● TASK STATEMENT: Leave the pictures aside and give back every entry below word for word.

Entries taken from a collection:
----

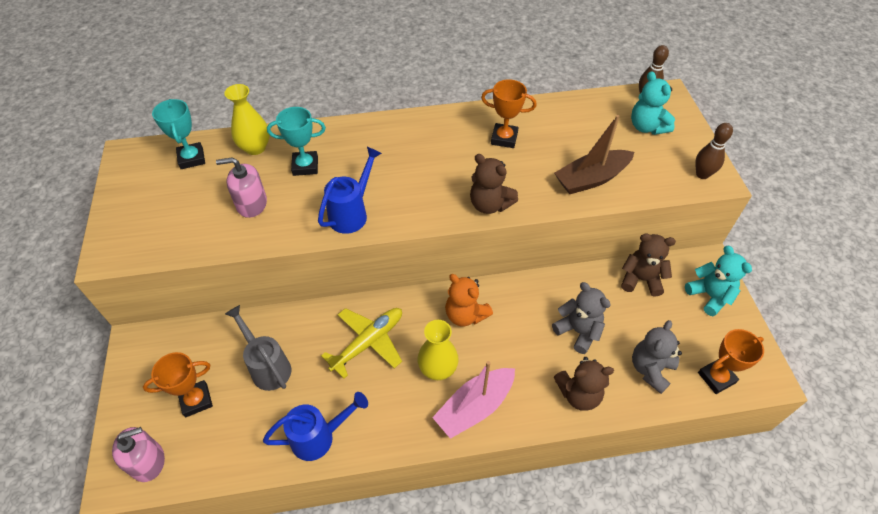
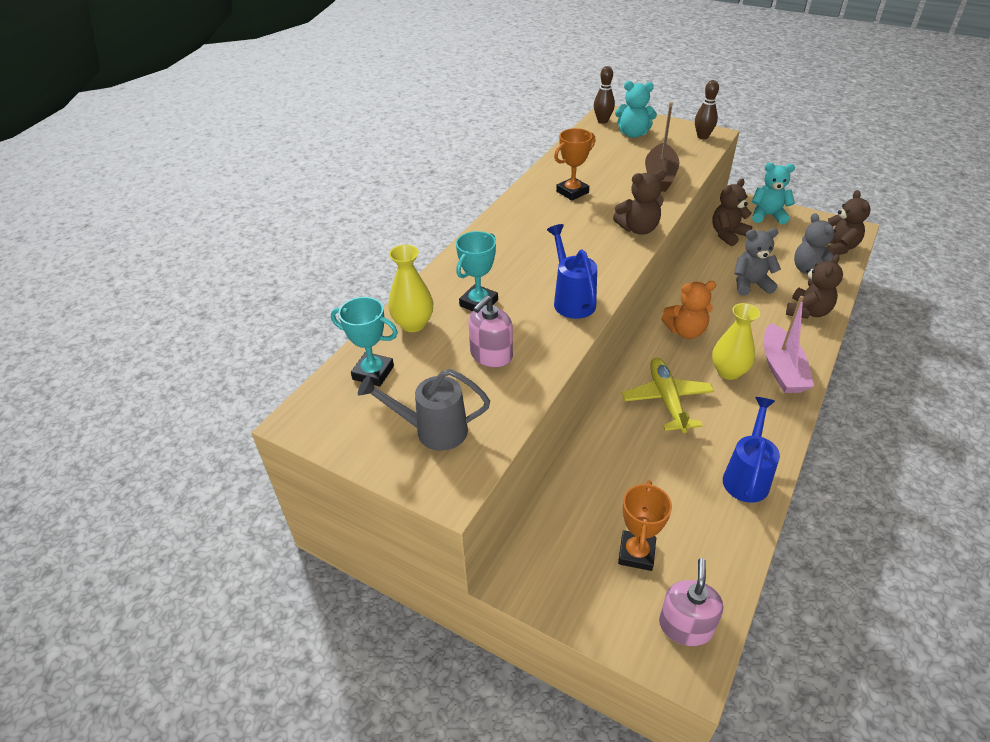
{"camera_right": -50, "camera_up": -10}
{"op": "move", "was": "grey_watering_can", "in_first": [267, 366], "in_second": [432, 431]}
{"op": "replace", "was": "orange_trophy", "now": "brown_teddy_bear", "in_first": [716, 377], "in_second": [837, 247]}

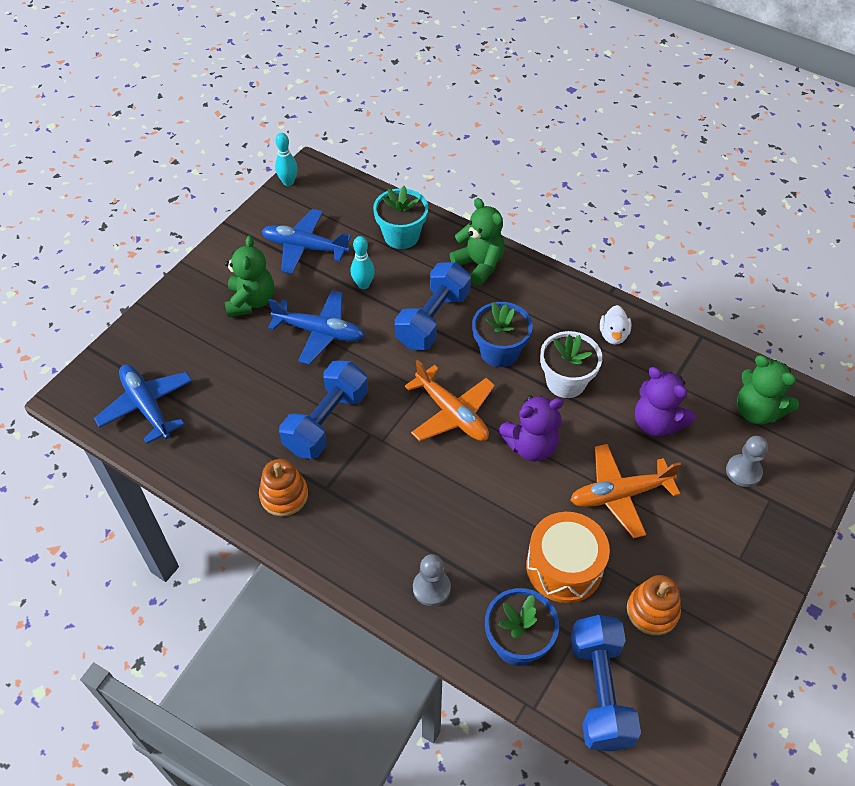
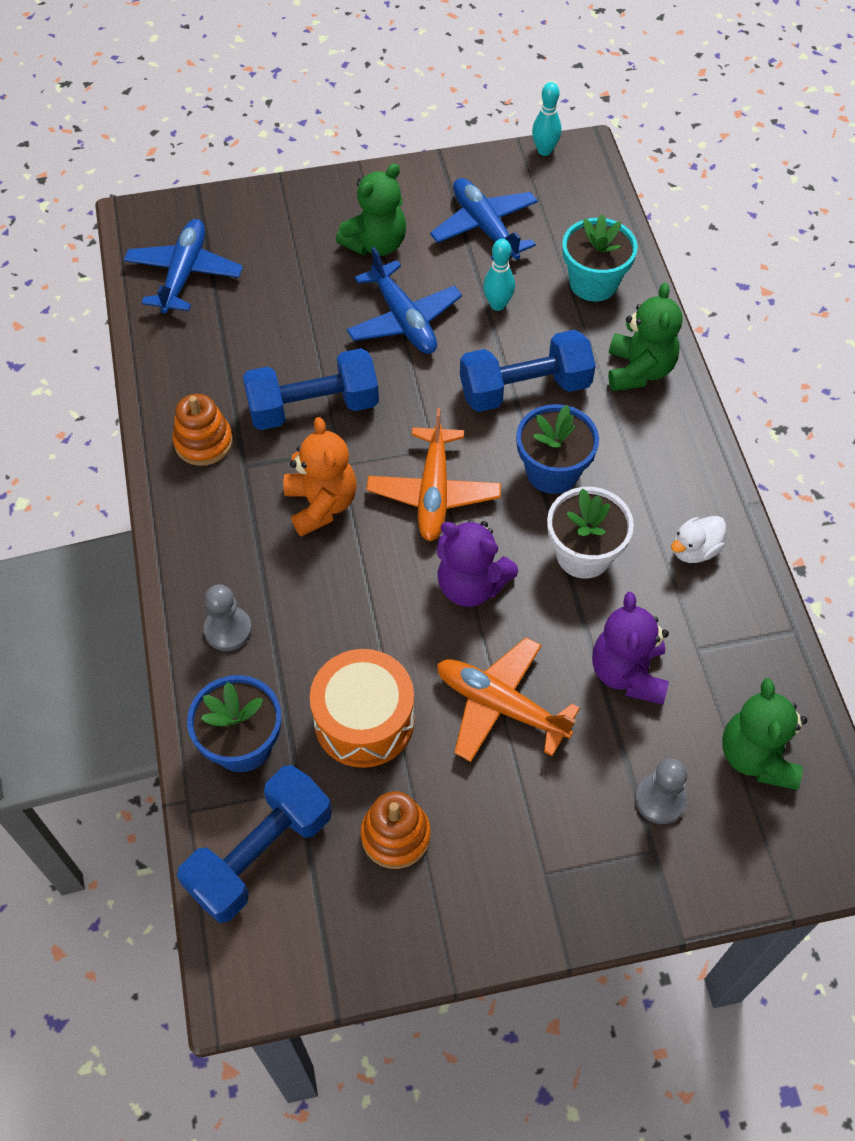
{"camera_right": 45, "camera_up": 5}
{"op": "insert", "now": "orange_teddy_bear", "in_second": [321, 504]}

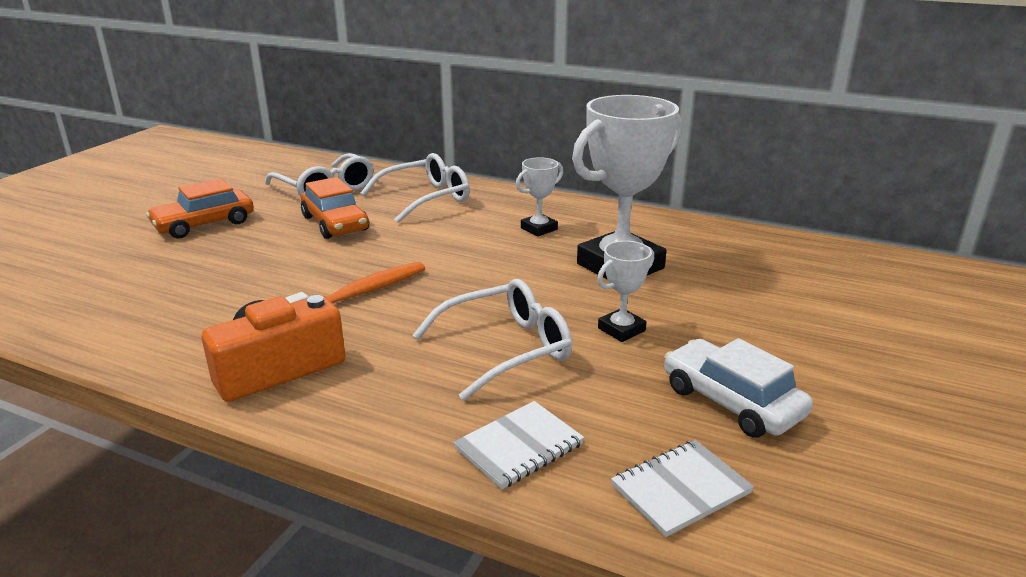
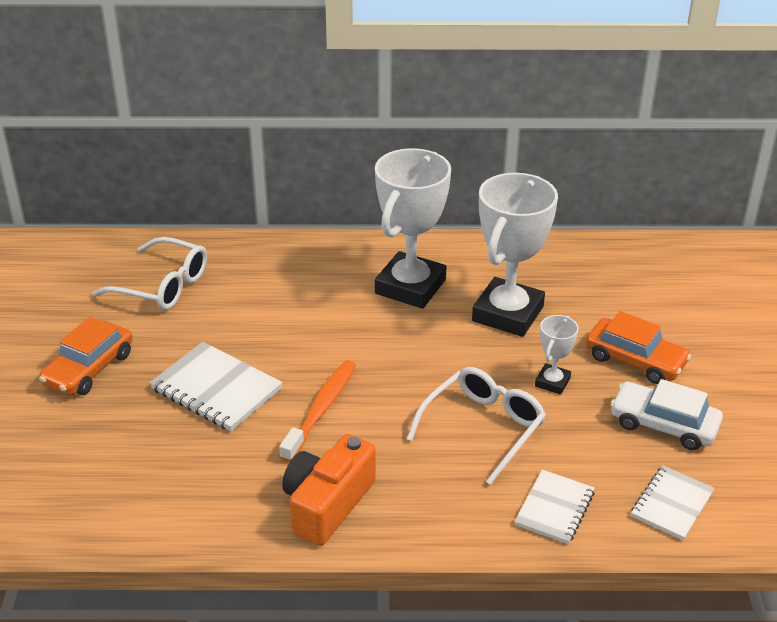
{"camera_right": -25, "camera_up": 10}
{"op": "move", "was": "orange_car", "in_first": [335, 223], "in_second": [635, 360]}
{"op": "delete", "was": "white_glasses", "in_first": [425, 198]}
{"op": "resize", "was": "white_trophy", "in_first": [539, 229], "in_second": [410, 287], "ratio": 2.13}
{"op": "insert", "now": "white_notebook", "in_second": [216, 389]}

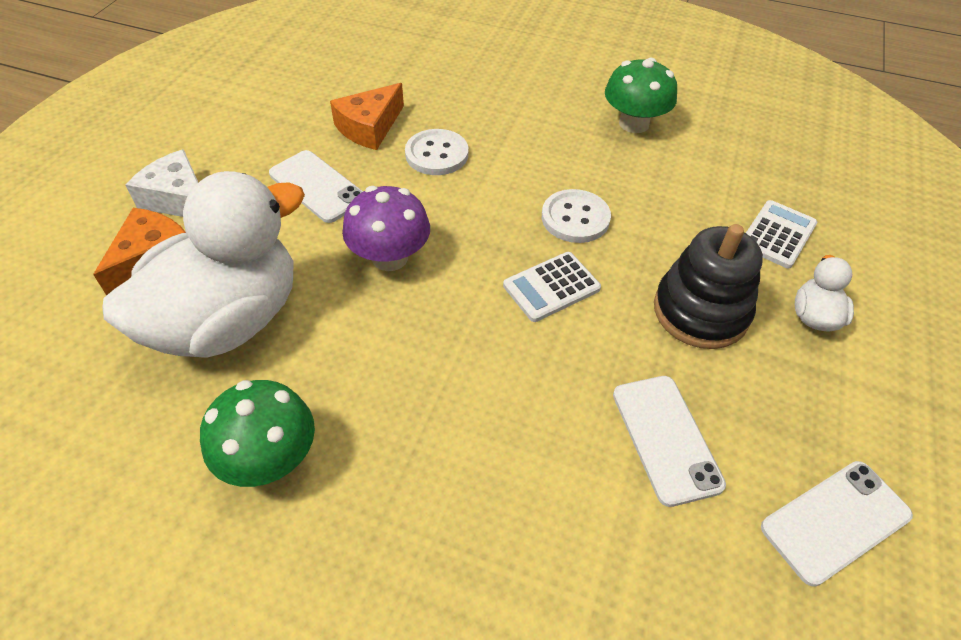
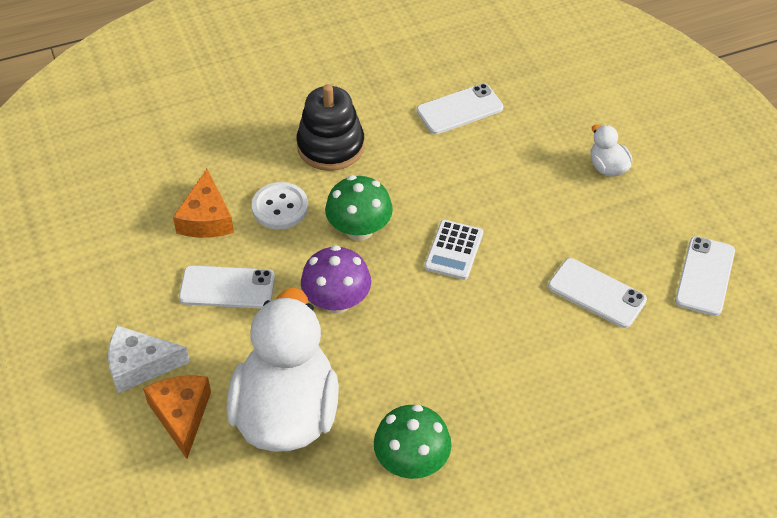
{"camera_right": -40, "camera_up": 0}
{"op": "delete", "was": "white_button", "in_first": [575, 218]}
{"op": "move", "was": "green_mushroom", "in_first": [634, 123], "in_second": [359, 229]}
{"op": "move", "was": "black_stacking_toy", "in_first": [700, 311], "in_second": [330, 146]}
{"op": "delete", "was": "white_calculator", "in_first": [777, 234]}
{"op": "insert", "now": "white_phone", "in_second": [459, 109]}

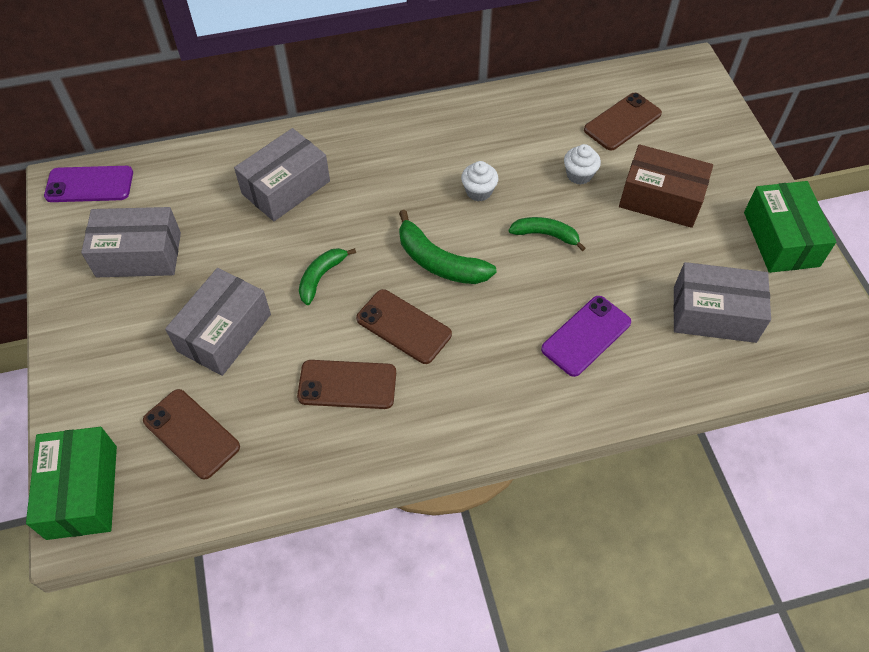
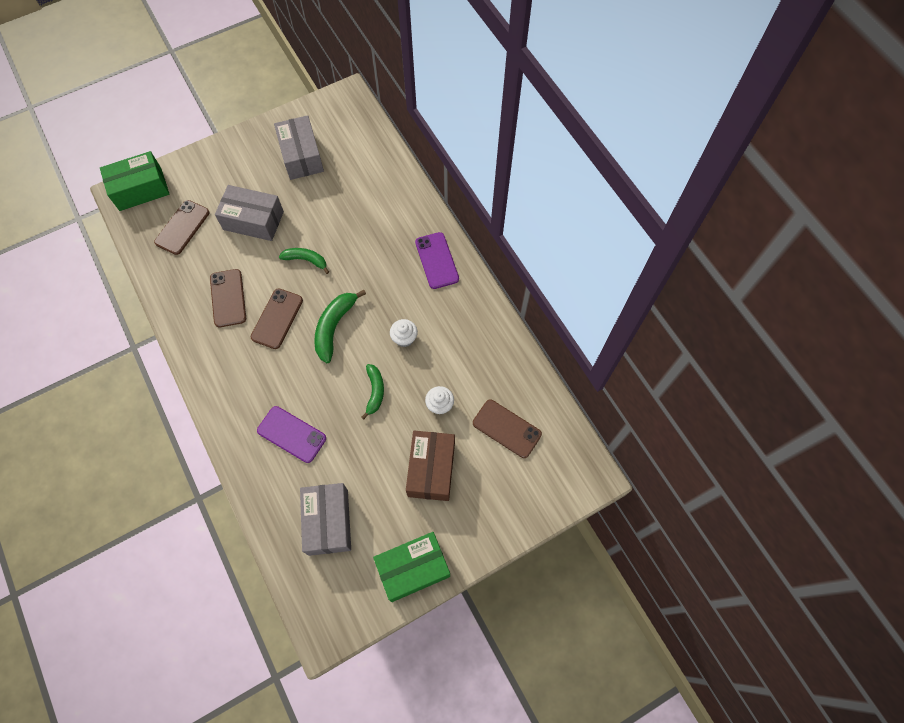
{"camera_right": 75, "camera_up": 10}
{"op": "move", "was": "purple_phone", "in_first": [89, 184], "in_second": [437, 260]}
{"op": "delete", "was": "grey_box", "in_first": [286, 187]}

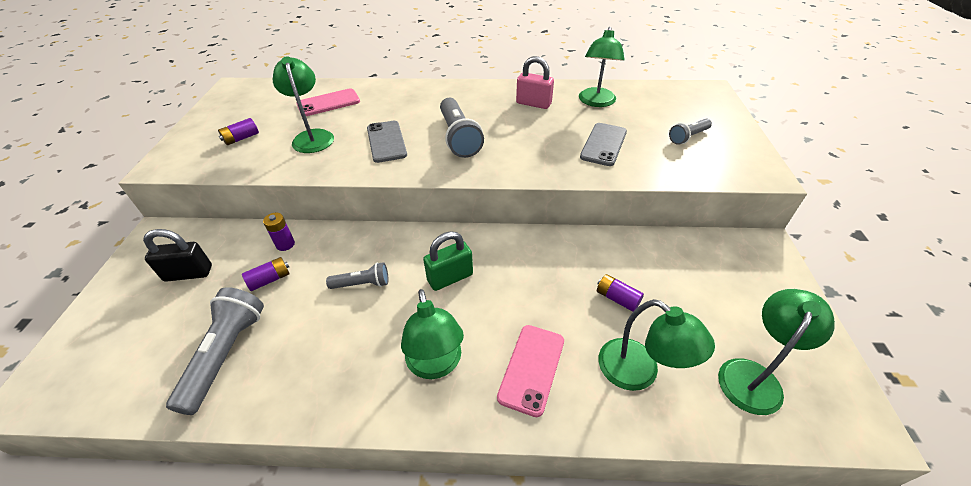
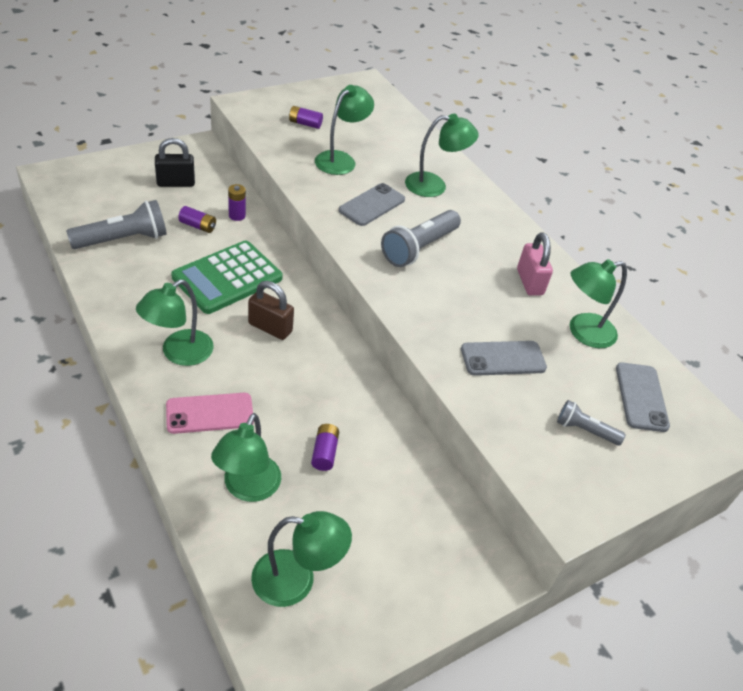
{"camera_right": 50, "camera_up": 0}
{"op": "rotate", "was": "black_padlock", "in_first": [188, 273], "in_second": [176, 183], "clockwise": -60}
{"op": "delete", "was": "pink_phone", "in_first": [328, 103]}
{"op": "replace", "was": "grey_flashlight", "now": "green_calculator", "in_first": [362, 284], "in_second": [227, 278]}
{"op": "recolor", "was": "green_padlock", "now": "brown_padlock", "in_first": [450, 277], "in_second": [270, 328]}
{"op": "insert", "now": "green_lamp", "in_second": [434, 185]}
{"op": "insert", "now": "grey_phone", "in_second": [641, 397]}

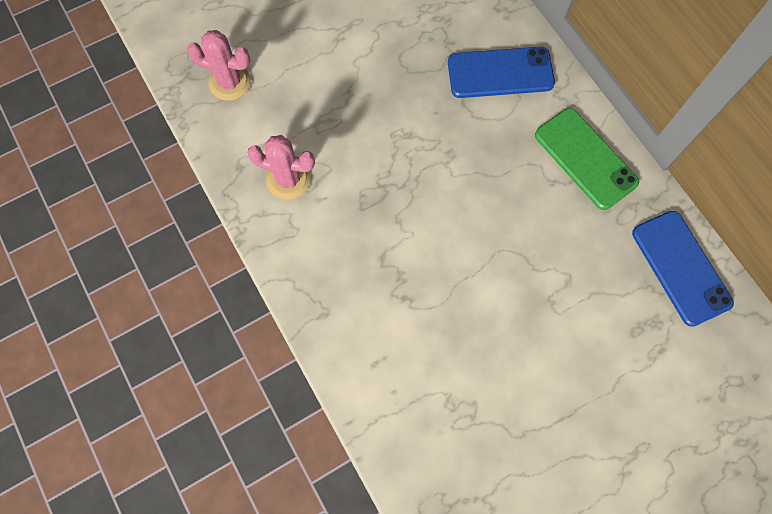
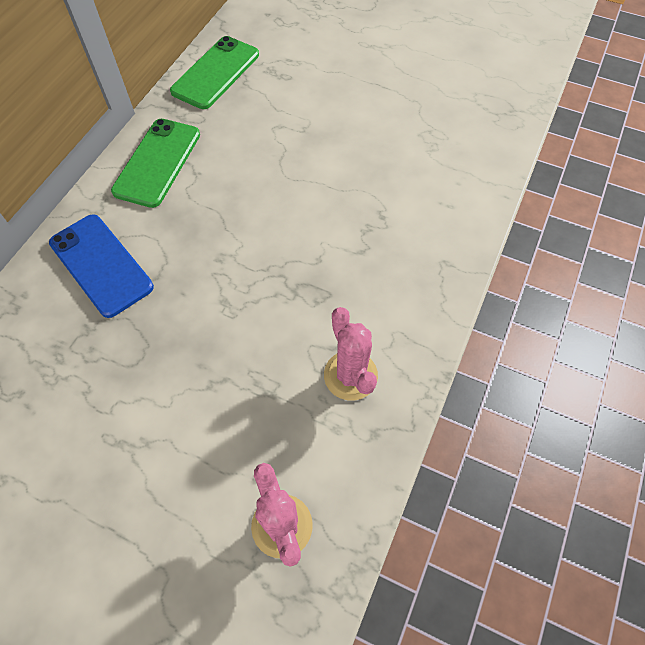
{"camera_right": -125, "camera_up": -10}
{"op": "recolor", "was": "blue_phone", "now": "green_phone", "in_first": [681, 267], "in_second": [215, 73]}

----

● YOUR RESPONSE:
{"camera_right": -50, "camera_up": -10}
{"op": "move", "was": "grey_watering_can", "in_first": [267, 366], "in_second": [432, 431]}
{"op": "replace", "was": "orange_trophy", "now": "brown_teddy_bear", "in_first": [716, 377], "in_second": [837, 247]}

{"camera_right": 45, "camera_up": 5}
{"op": "insert", "now": "orange_teddy_bear", "in_second": [321, 504]}

{"camera_right": -25, "camera_up": 10}
{"op": "move", "was": "orange_car", "in_first": [335, 223], "in_second": [635, 360]}
{"op": "delete", "was": "white_glasses", "in_first": [425, 198]}
{"op": "resize", "was": "white_trophy", "in_first": [539, 229], "in_second": [410, 287], "ratio": 2.13}
{"op": "insert", "now": "white_notebook", "in_second": [216, 389]}

{"camera_right": -40, "camera_up": 0}
{"op": "delete", "was": "white_button", "in_first": [575, 218]}
{"op": "move", "was": "green_mushroom", "in_first": [634, 123], "in_second": [359, 229]}
{"op": "move", "was": "black_stacking_toy", "in_first": [700, 311], "in_second": [330, 146]}
{"op": "delete", "was": "white_calculator", "in_first": [777, 234]}
{"op": "insert", "now": "white_phone", "in_second": [459, 109]}

{"camera_right": 75, "camera_up": 10}
{"op": "move", "was": "purple_phone", "in_first": [89, 184], "in_second": [437, 260]}
{"op": "delete", "was": "grey_box", "in_first": [286, 187]}

{"camera_right": 50, "camera_up": 0}
{"op": "rotate", "was": "black_padlock", "in_first": [188, 273], "in_second": [176, 183], "clockwise": -60}
{"op": "delete", "was": "pink_phone", "in_first": [328, 103]}
{"op": "replace", "was": "grey_flashlight", "now": "green_calculator", "in_first": [362, 284], "in_second": [227, 278]}
{"op": "recolor", "was": "green_padlock", "now": "brown_padlock", "in_first": [450, 277], "in_second": [270, 328]}
{"op": "insert", "now": "green_lamp", "in_second": [434, 185]}
{"op": "insert", "now": "grey_phone", "in_second": [641, 397]}

{"camera_right": -125, "camera_up": -10}
{"op": "recolor", "was": "blue_phone", "now": "green_phone", "in_first": [681, 267], "in_second": [215, 73]}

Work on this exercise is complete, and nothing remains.